Data under study ->
::::

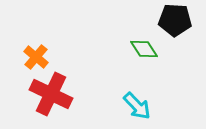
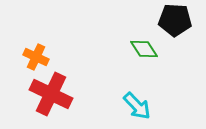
orange cross: rotated 15 degrees counterclockwise
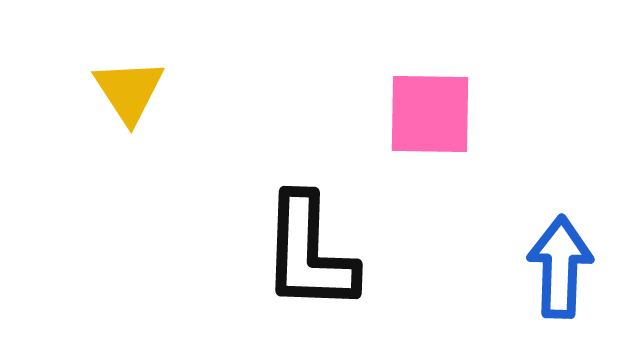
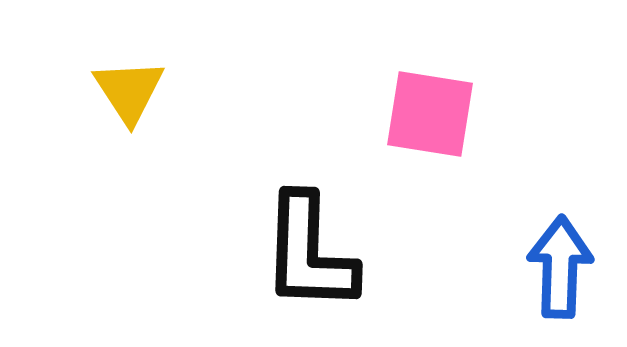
pink square: rotated 8 degrees clockwise
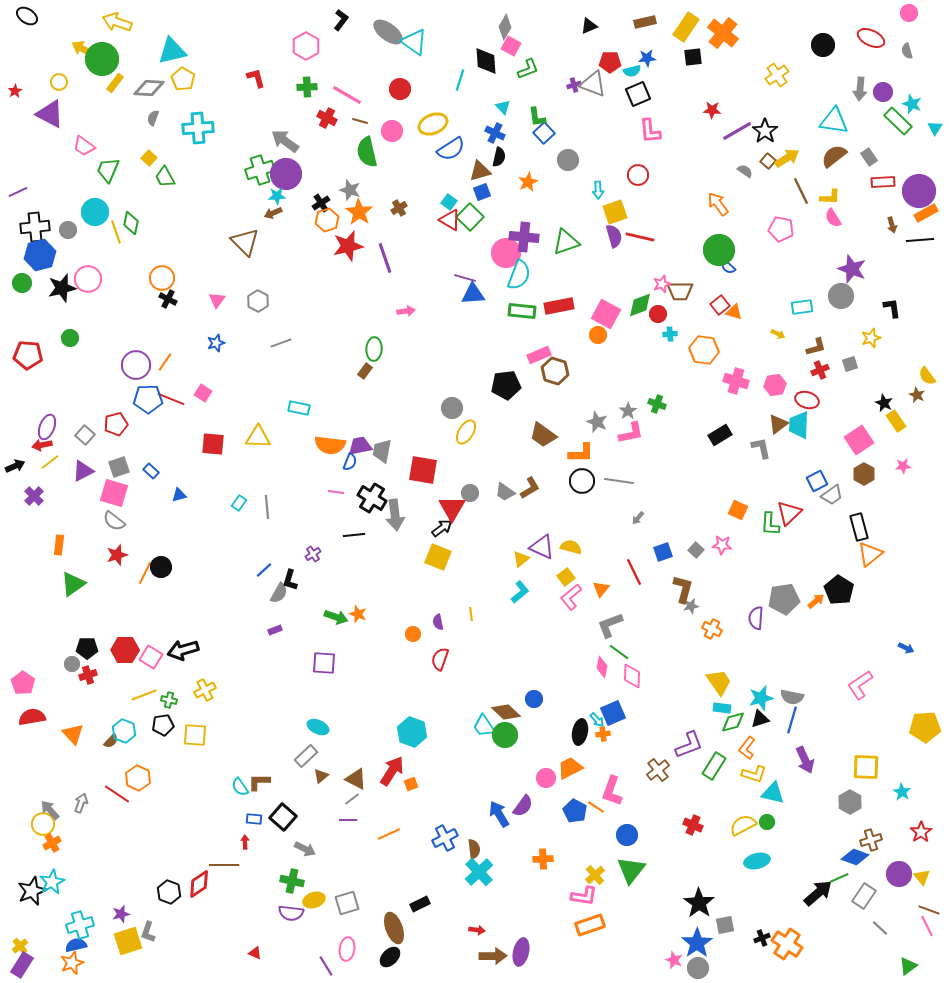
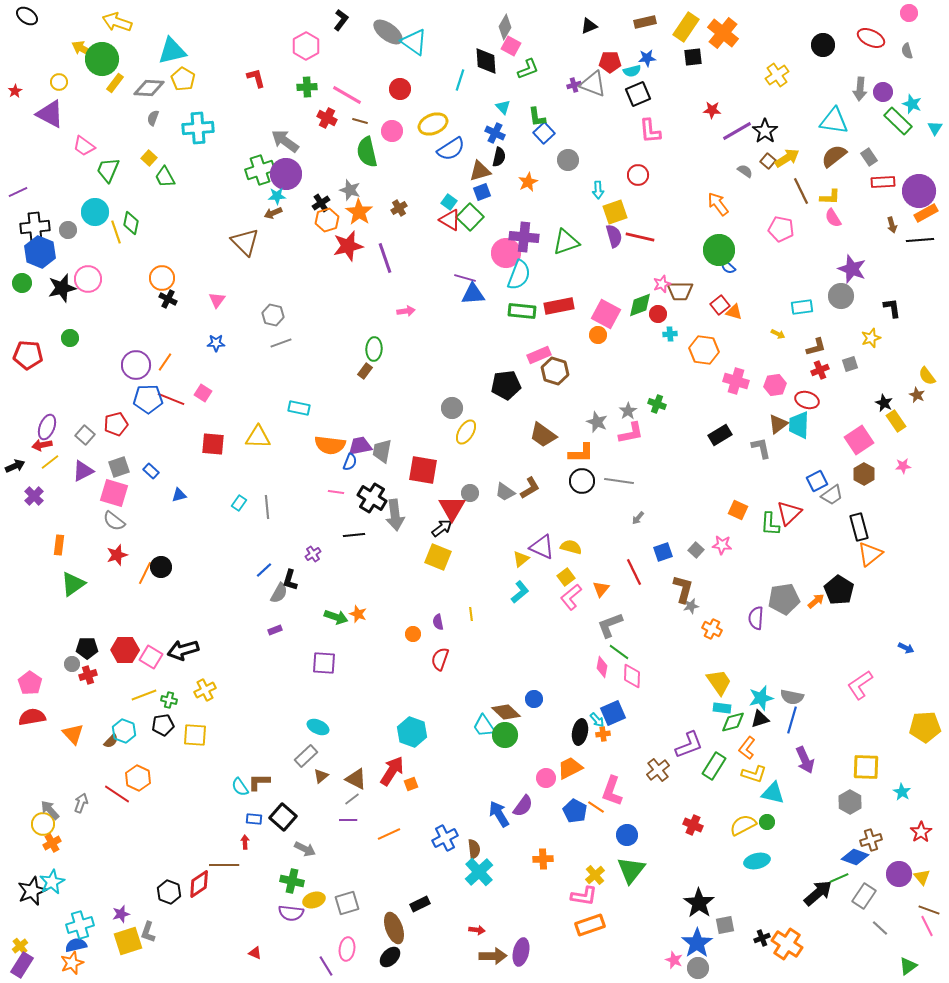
blue hexagon at (40, 255): moved 3 px up; rotated 24 degrees counterclockwise
gray hexagon at (258, 301): moved 15 px right, 14 px down; rotated 15 degrees counterclockwise
blue star at (216, 343): rotated 18 degrees clockwise
pink pentagon at (23, 683): moved 7 px right
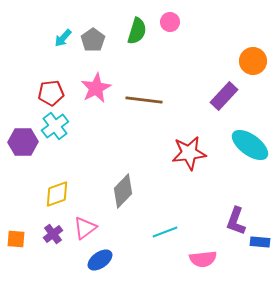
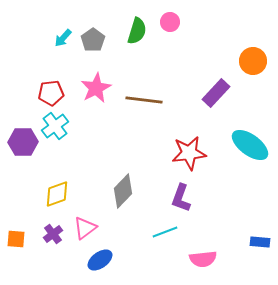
purple rectangle: moved 8 px left, 3 px up
purple L-shape: moved 55 px left, 23 px up
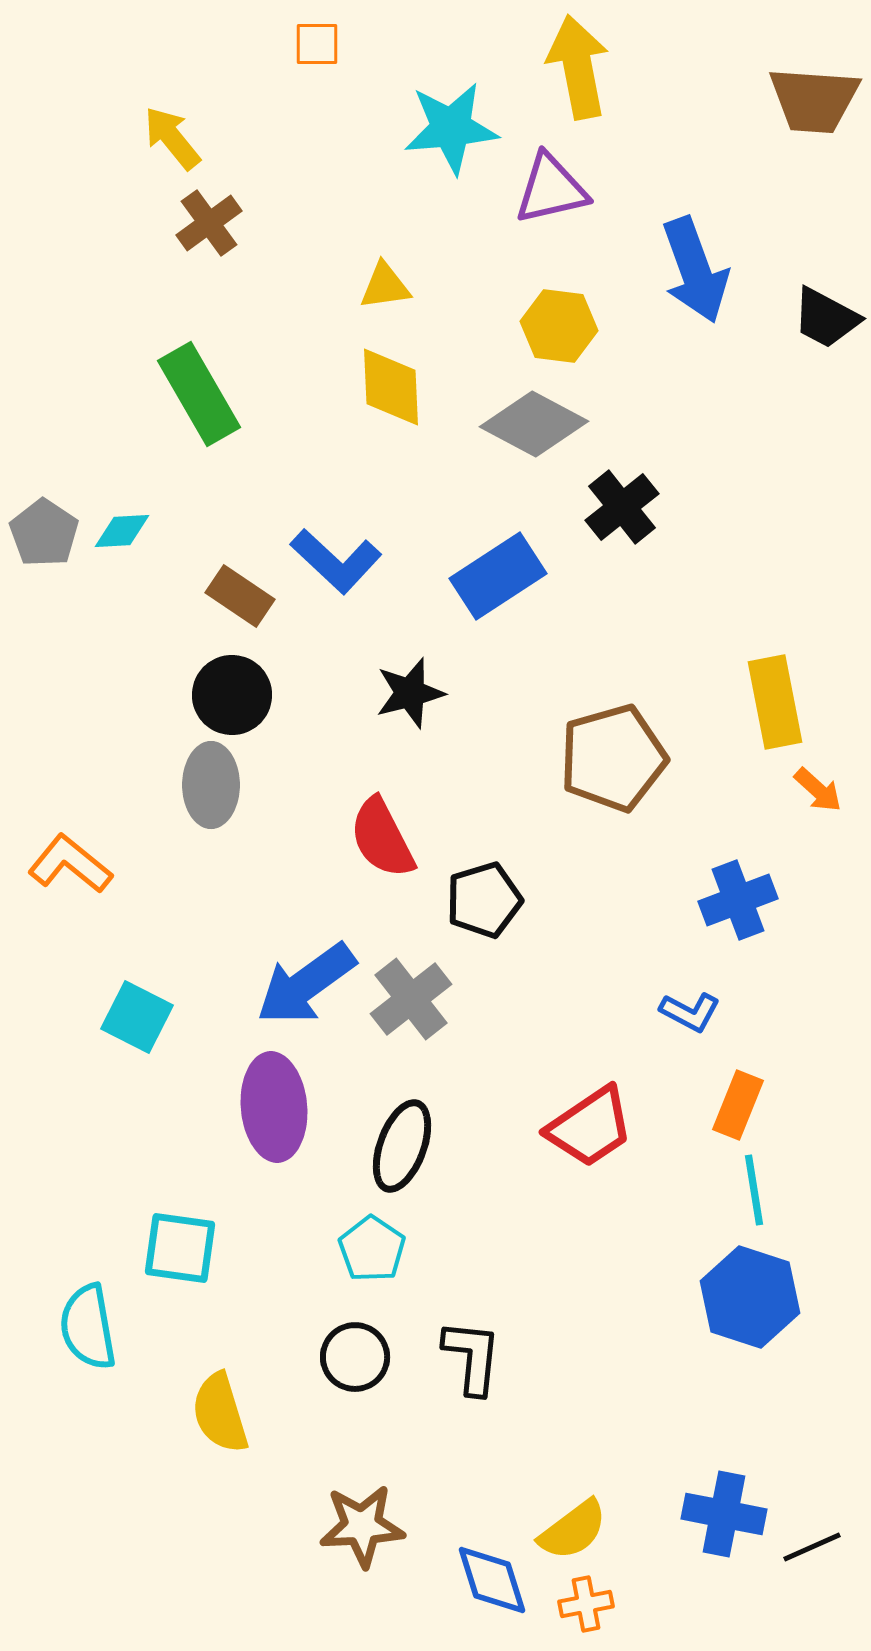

::::

Pictures are not part of the answer, which must be the exact lines from the one holding "purple rectangle: moved 8 px left, 3 px up" through the end of the material, both ends included.

purple rectangle: moved 8 px left, 3 px up
purple L-shape: moved 55 px left, 23 px up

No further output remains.